- Items from a dataset -
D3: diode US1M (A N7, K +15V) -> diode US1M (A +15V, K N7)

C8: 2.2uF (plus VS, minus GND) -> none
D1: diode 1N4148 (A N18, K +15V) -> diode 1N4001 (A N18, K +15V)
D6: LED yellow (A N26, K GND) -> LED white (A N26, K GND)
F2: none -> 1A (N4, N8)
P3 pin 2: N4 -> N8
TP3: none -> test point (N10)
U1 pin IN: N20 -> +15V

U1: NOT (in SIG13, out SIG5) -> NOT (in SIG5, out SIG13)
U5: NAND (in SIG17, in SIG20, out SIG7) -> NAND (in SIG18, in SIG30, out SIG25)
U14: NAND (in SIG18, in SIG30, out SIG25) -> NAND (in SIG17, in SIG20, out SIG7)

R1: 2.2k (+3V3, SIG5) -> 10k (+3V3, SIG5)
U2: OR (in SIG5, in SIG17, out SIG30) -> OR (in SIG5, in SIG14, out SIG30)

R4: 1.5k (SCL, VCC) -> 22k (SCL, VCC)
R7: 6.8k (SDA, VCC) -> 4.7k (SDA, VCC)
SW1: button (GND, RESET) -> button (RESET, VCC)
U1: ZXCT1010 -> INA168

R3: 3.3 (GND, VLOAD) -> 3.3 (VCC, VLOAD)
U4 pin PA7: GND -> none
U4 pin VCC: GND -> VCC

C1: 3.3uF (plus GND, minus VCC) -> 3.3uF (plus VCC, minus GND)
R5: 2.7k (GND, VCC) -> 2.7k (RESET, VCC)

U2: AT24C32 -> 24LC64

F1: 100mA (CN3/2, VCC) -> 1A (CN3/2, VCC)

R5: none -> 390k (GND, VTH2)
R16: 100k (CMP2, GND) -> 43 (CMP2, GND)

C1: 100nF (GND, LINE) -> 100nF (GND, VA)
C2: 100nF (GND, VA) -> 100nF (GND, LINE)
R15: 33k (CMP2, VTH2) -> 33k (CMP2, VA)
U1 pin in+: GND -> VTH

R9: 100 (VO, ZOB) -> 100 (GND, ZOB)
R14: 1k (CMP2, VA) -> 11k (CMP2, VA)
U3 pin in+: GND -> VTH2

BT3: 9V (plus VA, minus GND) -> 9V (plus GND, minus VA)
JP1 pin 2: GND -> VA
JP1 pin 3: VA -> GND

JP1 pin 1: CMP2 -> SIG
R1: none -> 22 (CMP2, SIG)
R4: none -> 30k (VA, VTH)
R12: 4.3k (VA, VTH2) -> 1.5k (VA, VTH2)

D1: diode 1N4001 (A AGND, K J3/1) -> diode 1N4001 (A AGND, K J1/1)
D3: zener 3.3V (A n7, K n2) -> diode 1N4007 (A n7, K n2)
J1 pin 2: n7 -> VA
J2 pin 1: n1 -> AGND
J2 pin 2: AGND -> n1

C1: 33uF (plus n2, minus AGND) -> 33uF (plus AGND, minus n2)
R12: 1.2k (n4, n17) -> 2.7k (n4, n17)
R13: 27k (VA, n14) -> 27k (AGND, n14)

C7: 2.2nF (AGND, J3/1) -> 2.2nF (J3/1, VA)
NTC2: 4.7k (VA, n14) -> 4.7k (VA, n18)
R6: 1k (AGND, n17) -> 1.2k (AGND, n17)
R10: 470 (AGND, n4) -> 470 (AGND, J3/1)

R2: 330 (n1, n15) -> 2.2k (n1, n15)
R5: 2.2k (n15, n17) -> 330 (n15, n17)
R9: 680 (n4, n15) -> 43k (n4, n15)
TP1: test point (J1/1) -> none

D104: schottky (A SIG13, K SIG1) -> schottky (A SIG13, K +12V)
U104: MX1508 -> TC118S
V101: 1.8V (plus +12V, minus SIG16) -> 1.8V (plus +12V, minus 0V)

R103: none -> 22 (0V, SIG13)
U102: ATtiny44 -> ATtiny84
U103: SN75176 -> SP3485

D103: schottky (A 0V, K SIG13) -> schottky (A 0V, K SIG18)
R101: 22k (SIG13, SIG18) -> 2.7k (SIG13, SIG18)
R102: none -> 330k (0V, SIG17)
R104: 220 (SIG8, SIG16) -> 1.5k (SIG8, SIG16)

- What is required -
Read through the records above and copy the lines that contain "plus".

- Problem solution -
C8: 2.2uF (plus VS, minus GND) -> none
C1: 3.3uF (plus GND, minus VCC) -> 3.3uF (plus VCC, minus GND)
BT3: 9V (plus VA, minus GND) -> 9V (plus GND, minus VA)
C1: 33uF (plus n2, minus AGND) -> 33uF (plus AGND, minus n2)
V101: 1.8V (plus +12V, minus SIG16) -> 1.8V (plus +12V, minus 0V)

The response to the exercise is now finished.